Top of EXERCISE MATERIALS

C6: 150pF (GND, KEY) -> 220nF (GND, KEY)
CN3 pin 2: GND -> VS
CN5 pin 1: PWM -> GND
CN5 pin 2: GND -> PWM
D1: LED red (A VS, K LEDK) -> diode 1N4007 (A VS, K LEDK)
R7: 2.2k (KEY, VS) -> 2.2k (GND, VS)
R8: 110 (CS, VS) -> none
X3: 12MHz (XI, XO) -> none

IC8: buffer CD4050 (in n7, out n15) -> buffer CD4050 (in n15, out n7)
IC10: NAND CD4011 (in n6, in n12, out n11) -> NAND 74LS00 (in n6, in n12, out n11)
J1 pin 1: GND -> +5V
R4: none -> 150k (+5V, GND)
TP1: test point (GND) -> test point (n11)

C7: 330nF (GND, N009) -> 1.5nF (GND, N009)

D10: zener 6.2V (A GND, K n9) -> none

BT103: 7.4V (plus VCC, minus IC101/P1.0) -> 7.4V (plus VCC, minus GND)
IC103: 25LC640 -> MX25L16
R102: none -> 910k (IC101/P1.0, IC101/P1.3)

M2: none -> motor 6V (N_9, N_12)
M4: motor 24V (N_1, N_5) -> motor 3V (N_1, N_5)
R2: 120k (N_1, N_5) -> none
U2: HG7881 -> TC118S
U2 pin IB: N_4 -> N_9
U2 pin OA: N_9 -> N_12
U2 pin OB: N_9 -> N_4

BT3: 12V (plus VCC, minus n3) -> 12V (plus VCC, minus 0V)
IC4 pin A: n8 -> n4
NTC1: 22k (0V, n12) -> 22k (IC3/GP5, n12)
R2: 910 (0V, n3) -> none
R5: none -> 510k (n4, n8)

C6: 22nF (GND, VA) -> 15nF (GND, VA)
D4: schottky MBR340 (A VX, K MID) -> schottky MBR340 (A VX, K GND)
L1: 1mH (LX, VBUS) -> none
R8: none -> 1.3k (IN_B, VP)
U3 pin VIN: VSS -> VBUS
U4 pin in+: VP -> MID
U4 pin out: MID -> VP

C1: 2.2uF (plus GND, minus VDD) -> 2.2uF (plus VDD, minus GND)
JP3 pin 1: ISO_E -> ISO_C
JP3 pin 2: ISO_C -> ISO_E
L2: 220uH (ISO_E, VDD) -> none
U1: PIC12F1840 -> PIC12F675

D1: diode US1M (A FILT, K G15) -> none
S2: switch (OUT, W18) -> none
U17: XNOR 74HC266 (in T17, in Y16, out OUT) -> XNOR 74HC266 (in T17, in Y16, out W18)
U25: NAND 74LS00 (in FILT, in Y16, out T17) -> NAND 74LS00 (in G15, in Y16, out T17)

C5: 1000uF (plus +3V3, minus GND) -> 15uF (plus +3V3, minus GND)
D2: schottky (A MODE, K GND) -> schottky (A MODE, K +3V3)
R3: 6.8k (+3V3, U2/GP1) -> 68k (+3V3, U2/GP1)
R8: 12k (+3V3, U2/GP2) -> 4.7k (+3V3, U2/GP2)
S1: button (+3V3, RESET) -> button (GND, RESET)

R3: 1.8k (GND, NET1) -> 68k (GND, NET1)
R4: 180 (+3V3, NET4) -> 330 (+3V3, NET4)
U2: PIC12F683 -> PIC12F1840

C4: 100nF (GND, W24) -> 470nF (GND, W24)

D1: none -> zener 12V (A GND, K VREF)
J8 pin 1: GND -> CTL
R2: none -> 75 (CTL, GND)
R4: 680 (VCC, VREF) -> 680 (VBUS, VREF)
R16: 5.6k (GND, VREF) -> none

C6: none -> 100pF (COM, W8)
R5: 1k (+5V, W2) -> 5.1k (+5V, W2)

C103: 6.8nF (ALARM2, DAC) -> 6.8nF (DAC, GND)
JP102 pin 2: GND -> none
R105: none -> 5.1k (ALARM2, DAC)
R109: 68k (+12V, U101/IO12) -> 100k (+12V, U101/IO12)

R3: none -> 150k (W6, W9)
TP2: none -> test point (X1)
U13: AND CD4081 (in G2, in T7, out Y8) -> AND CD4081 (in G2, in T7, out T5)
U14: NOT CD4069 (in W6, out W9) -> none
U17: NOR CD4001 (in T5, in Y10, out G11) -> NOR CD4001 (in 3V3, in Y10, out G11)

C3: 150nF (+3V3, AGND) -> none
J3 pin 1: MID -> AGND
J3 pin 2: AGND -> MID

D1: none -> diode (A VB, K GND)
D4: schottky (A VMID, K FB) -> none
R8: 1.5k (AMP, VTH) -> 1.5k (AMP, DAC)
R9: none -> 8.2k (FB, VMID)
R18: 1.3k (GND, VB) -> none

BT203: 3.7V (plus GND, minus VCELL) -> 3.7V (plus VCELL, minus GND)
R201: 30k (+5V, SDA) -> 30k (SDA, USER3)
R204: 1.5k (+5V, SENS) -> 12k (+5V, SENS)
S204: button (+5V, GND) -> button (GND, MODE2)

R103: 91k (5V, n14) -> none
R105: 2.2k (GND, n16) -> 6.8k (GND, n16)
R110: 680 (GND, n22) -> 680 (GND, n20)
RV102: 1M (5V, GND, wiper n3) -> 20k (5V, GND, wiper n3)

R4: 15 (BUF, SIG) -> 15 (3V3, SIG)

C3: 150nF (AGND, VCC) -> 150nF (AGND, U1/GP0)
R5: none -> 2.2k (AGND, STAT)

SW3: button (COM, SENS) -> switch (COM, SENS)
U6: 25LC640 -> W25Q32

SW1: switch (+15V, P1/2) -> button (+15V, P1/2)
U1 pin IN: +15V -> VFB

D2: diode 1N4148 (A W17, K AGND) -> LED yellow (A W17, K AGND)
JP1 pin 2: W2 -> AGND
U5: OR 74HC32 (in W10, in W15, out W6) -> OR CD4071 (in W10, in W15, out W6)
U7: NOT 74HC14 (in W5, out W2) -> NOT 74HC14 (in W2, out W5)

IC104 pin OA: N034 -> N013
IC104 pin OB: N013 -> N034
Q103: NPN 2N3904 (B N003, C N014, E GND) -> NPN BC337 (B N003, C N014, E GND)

Bottom of EXERCISE MATERIALS

WORK ORDER: Copy out every line above where "VBUS" is present.

WRITTEN ANSWER:
L1: 1mH (LX, VBUS) -> none
U3 pin VIN: VSS -> VBUS
R4: 680 (VCC, VREF) -> 680 (VBUS, VREF)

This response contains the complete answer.